__WHAT THE TASK REQUIRES__:
What you return must match the records word for word.

__DATA PROVIDED__:

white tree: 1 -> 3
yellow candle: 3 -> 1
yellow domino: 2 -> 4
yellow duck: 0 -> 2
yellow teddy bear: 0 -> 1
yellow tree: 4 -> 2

__ANSWER BOX__:
white tree: 1 -> 3
yellow candle: 3 -> 1
yellow domino: 2 -> 4
yellow duck: 0 -> 2
yellow teddy bear: 0 -> 1
yellow tree: 4 -> 2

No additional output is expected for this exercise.